■ SOURCE DATA
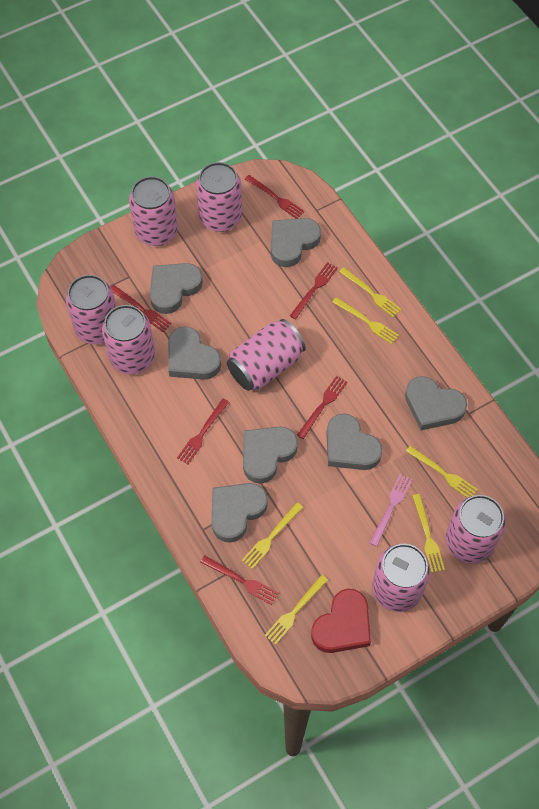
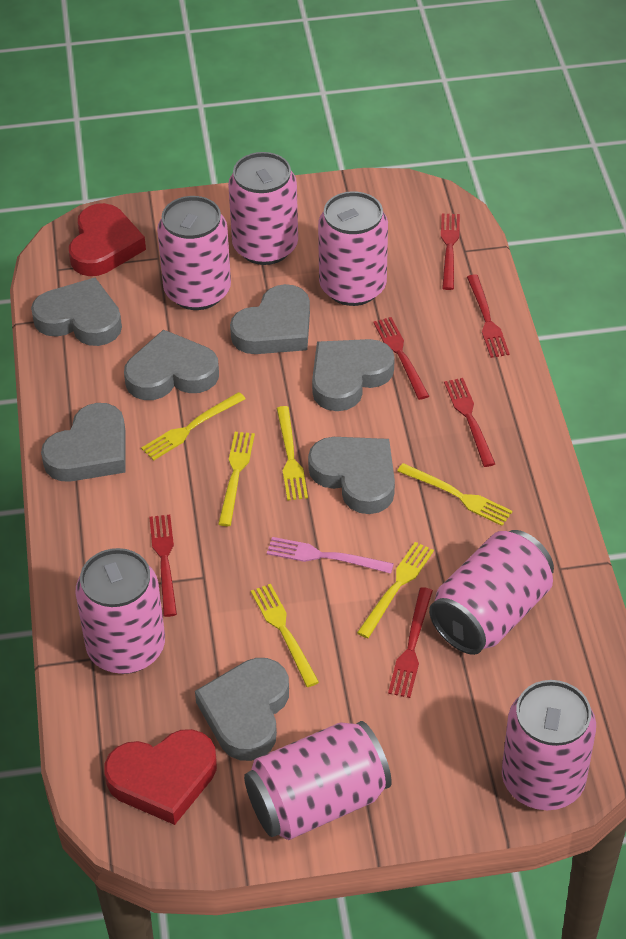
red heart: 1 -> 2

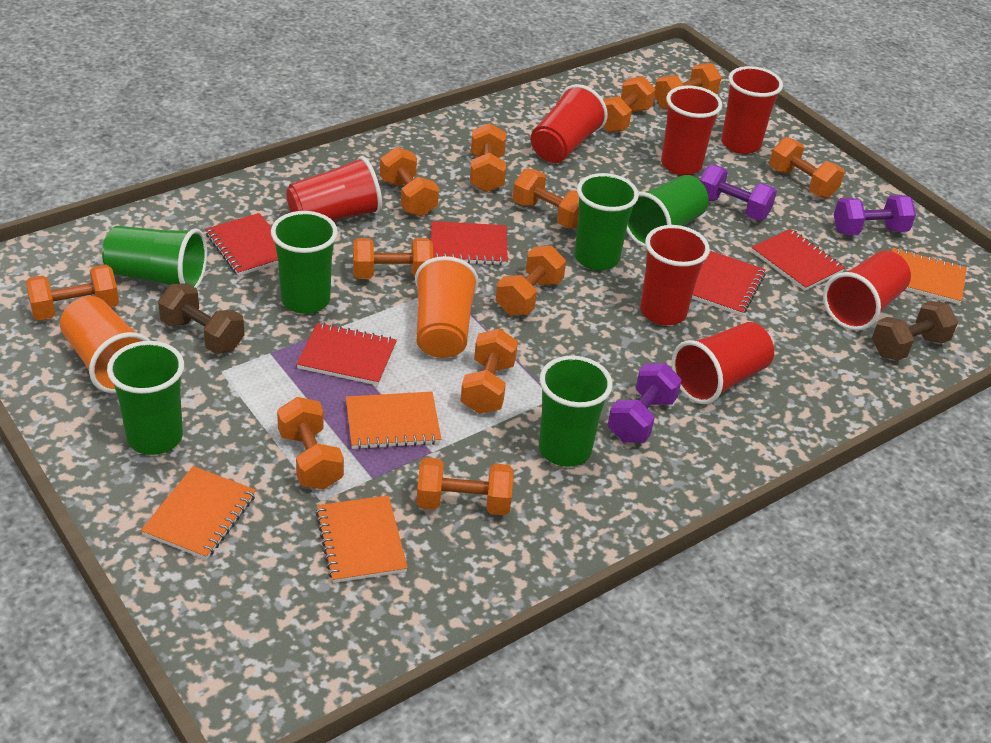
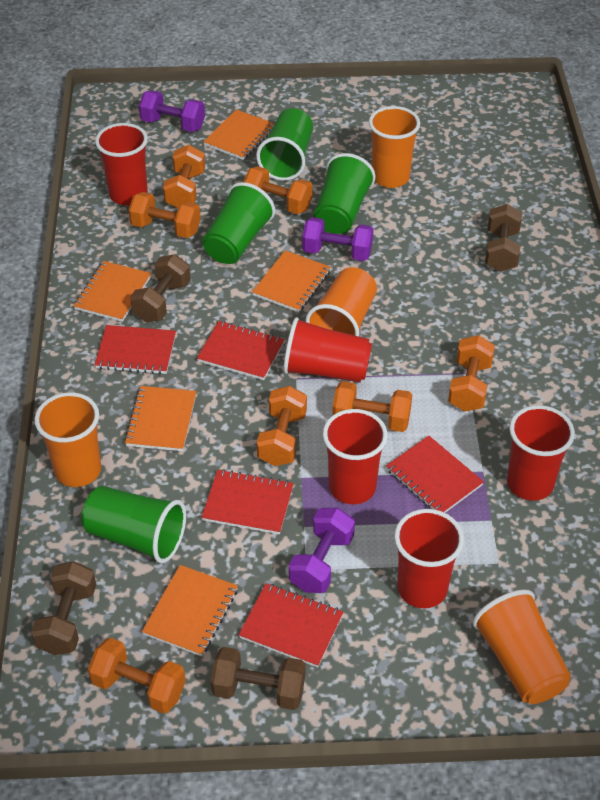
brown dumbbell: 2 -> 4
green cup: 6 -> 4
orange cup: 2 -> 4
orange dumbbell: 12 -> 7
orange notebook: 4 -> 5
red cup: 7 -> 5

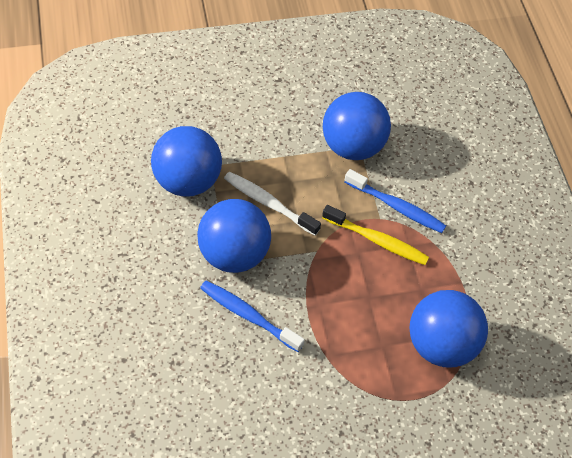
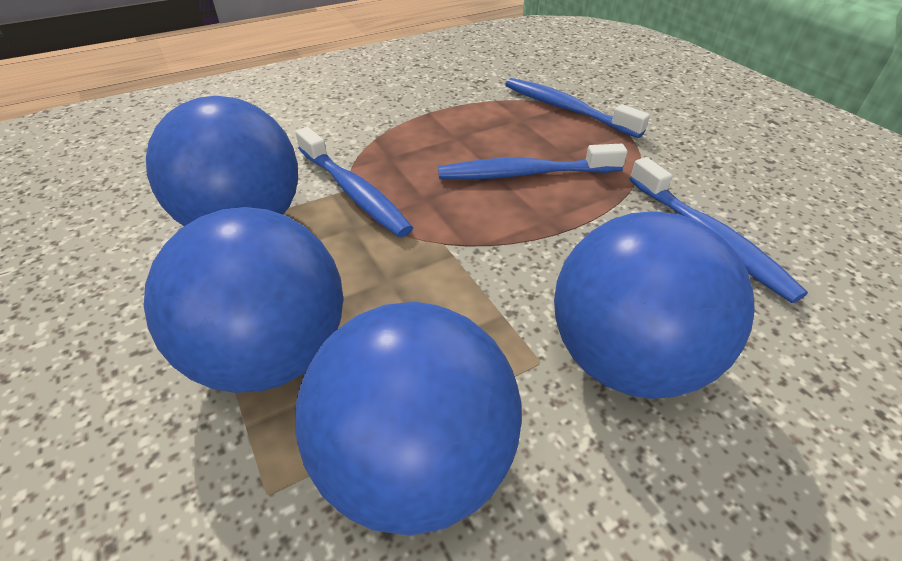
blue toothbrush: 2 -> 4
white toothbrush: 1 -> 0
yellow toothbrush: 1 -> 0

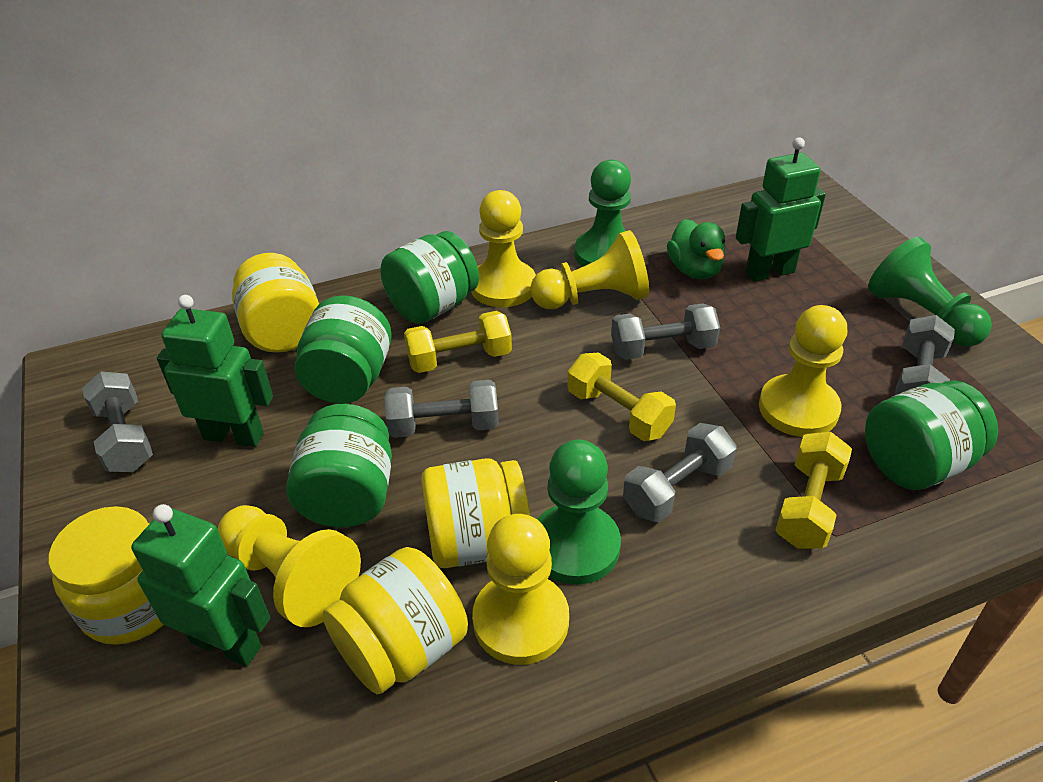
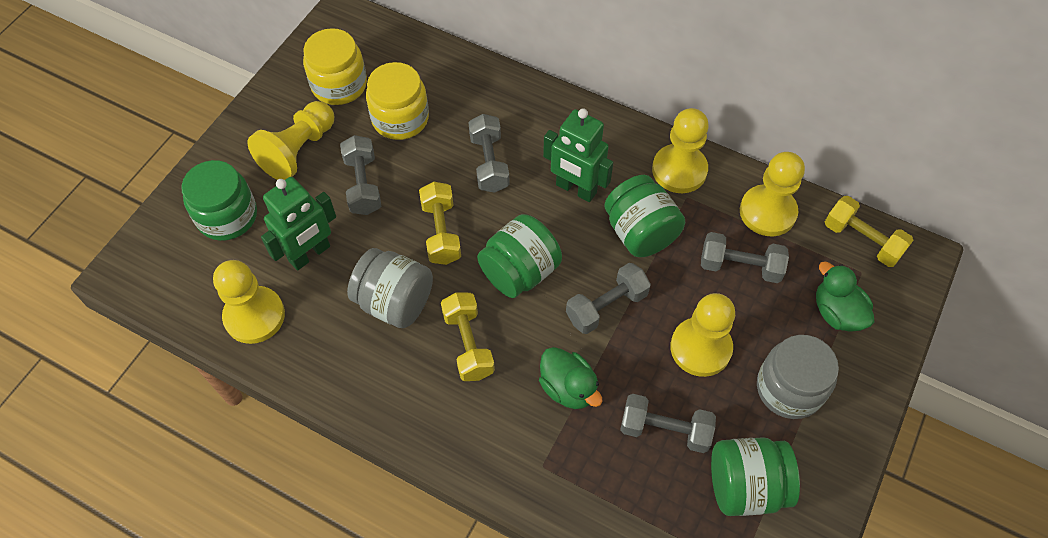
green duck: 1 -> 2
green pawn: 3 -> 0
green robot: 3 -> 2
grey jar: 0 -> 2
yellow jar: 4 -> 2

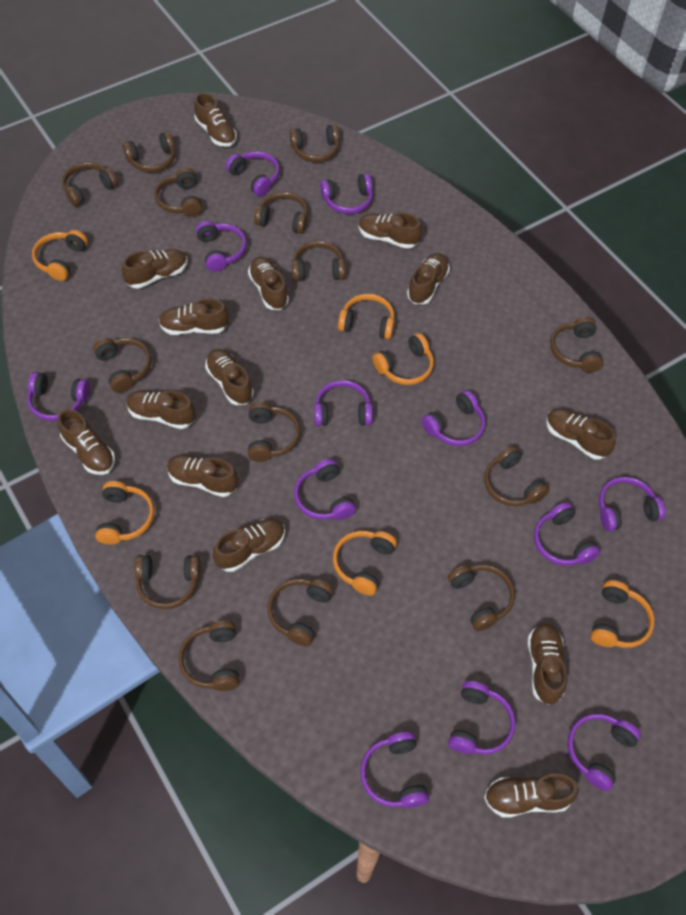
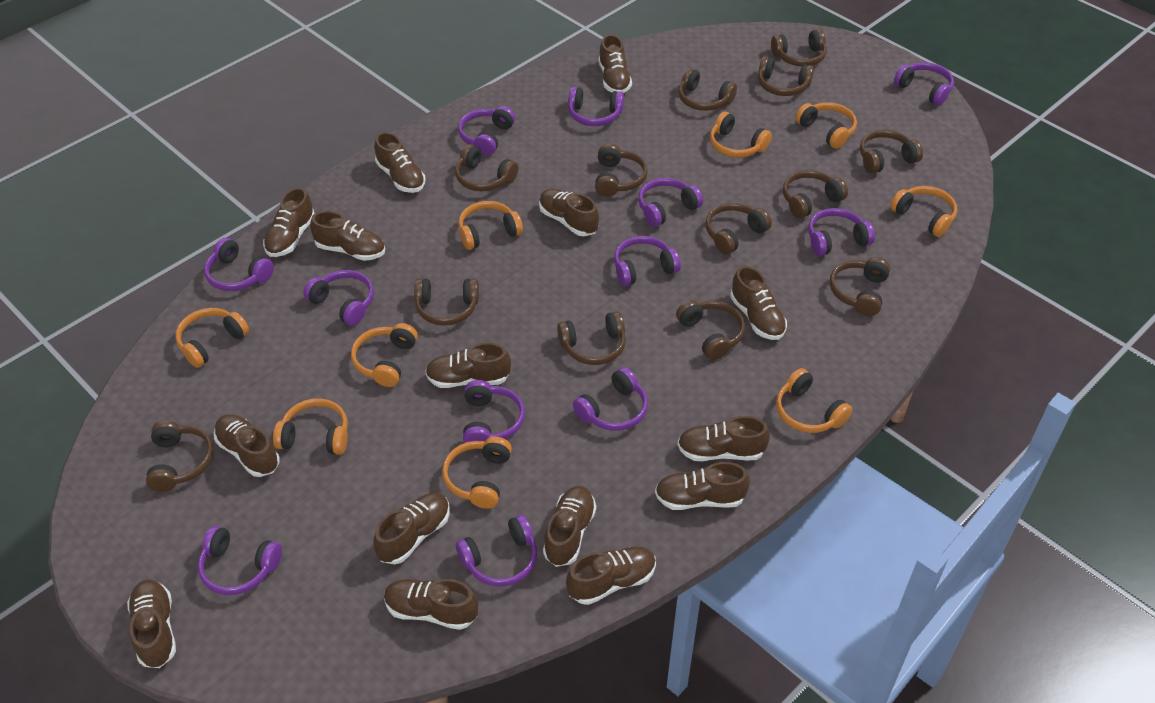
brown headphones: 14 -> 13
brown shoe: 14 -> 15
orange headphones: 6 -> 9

■ PROBLEM DESCRIPTION
Copy out the lines of the records above in which the string "orange" appears.

■ THE ANSWER
orange cup: 2 -> 4
orange dumbbell: 12 -> 7
orange notebook: 4 -> 5
orange headphones: 6 -> 9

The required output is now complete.